*** EXTRACTED ENTRIES ***

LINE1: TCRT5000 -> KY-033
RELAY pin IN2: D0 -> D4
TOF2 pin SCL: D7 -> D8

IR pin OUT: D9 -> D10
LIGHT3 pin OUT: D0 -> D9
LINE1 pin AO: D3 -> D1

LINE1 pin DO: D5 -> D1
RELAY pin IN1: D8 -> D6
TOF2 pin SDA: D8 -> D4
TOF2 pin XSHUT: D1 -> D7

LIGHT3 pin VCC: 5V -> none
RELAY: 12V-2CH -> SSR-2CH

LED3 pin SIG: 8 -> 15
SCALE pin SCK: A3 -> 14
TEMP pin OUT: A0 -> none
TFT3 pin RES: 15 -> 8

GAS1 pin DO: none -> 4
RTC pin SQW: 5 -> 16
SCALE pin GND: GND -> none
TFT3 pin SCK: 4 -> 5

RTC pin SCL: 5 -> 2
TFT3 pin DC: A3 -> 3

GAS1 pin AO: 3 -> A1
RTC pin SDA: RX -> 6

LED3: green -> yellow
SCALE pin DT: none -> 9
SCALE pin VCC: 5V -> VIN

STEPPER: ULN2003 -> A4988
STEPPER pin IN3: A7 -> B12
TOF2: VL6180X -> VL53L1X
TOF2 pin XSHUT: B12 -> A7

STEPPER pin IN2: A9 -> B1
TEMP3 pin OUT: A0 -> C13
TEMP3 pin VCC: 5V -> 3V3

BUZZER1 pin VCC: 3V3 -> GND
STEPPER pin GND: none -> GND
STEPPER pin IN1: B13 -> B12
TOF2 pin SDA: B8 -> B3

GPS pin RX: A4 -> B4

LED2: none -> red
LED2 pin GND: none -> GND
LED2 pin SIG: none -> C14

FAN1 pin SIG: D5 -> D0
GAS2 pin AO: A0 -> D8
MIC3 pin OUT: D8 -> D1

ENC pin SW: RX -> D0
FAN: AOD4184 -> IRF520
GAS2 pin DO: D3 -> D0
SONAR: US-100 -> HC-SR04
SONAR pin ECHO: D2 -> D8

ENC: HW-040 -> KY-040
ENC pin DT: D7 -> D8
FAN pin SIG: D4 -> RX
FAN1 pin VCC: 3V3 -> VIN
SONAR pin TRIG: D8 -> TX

*** End of EXTRACTED ENTRIES ***

[WORK INSTRUCTIONS]:
Write out again exactly the lines that run from the one holding "MIC3 pin OUT: D8 -> D1" through the last line of the data; omit all other lines.

[RESULT OF THE EXERCISE]:
MIC3 pin OUT: D8 -> D1

ENC pin SW: RX -> D0
FAN: AOD4184 -> IRF520
GAS2 pin DO: D3 -> D0
SONAR: US-100 -> HC-SR04
SONAR pin ECHO: D2 -> D8

ENC: HW-040 -> KY-040
ENC pin DT: D7 -> D8
FAN pin SIG: D4 -> RX
FAN1 pin VCC: 3V3 -> VIN
SONAR pin TRIG: D8 -> TX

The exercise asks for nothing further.